** PROVIDED RECORDS follows **
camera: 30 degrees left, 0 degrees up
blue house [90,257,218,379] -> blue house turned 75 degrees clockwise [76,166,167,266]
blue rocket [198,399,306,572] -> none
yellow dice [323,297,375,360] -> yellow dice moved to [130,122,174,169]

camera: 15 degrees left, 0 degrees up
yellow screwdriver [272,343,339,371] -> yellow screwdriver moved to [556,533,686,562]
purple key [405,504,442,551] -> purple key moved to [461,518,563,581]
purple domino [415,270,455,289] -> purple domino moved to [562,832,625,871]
** End of PROVIDED RECORDS **
** PROVIDED RECORDS follows **
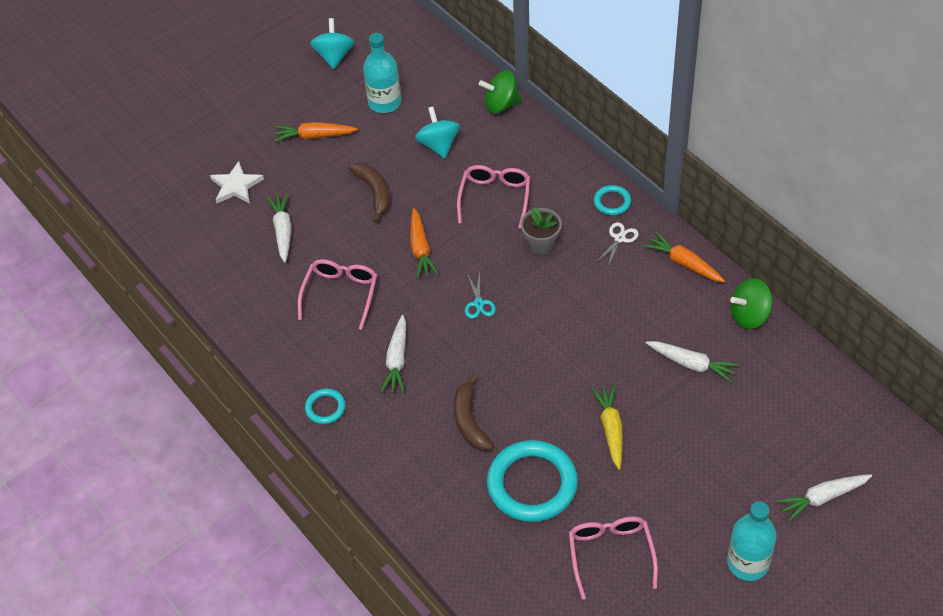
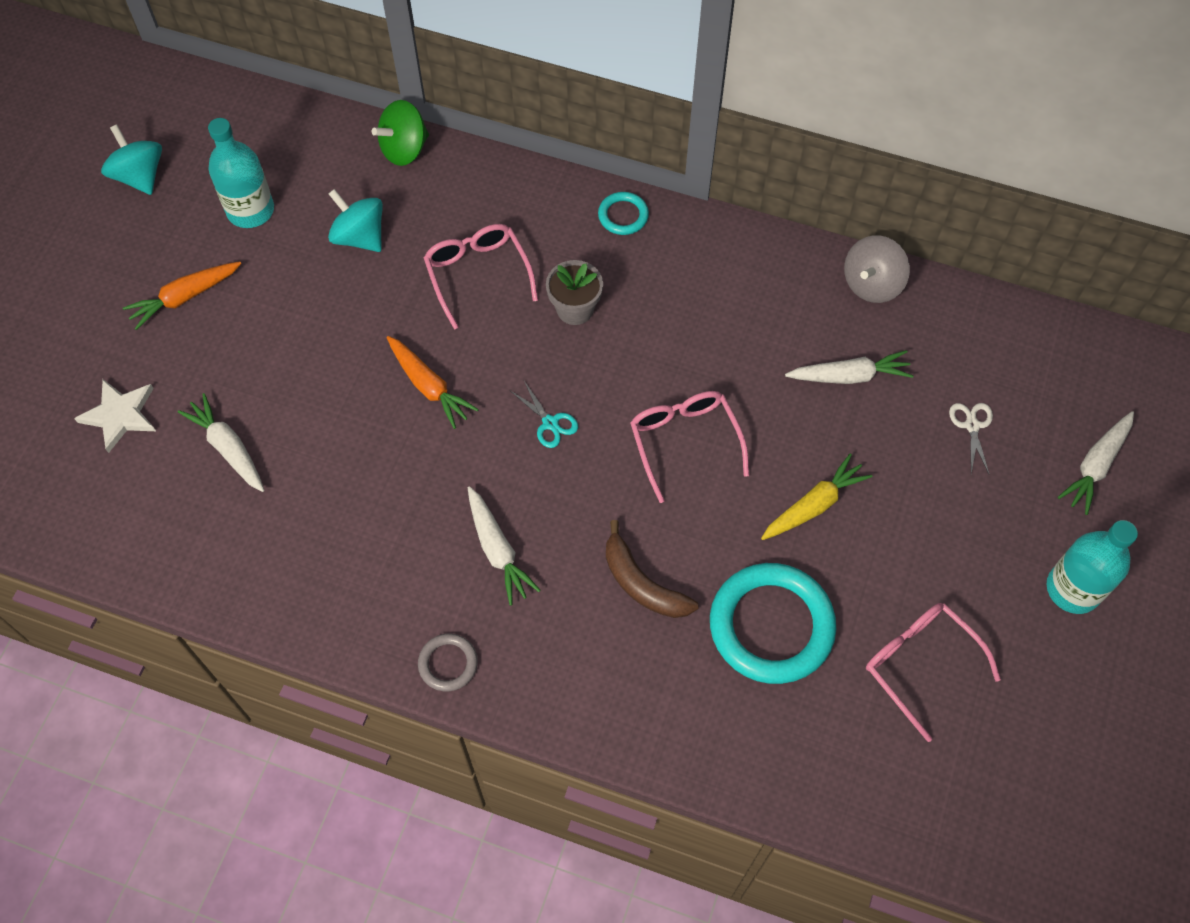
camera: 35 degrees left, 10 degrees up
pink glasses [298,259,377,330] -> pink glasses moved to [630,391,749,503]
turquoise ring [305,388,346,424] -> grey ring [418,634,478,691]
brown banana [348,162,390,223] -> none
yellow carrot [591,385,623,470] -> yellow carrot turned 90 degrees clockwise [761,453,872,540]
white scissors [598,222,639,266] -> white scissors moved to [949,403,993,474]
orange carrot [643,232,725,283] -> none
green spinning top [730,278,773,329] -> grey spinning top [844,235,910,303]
** End of PROVIDED RECORDS **
** PROVIDED RECORDS follows **
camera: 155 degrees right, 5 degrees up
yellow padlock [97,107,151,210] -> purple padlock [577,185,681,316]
** End of PROVIDED RECORDS **
--- WORK ORDER ---
With the line holding "yellow screwdriver [272,343,339,371]" as the first and the line holding "purple domino [415,270,455,289]" as the last, set down that range of the entries above exactly, and nothing else.

--- PROBLEM SOLUTION ---
yellow screwdriver [272,343,339,371] -> yellow screwdriver moved to [556,533,686,562]
purple key [405,504,442,551] -> purple key moved to [461,518,563,581]
purple domino [415,270,455,289] -> purple domino moved to [562,832,625,871]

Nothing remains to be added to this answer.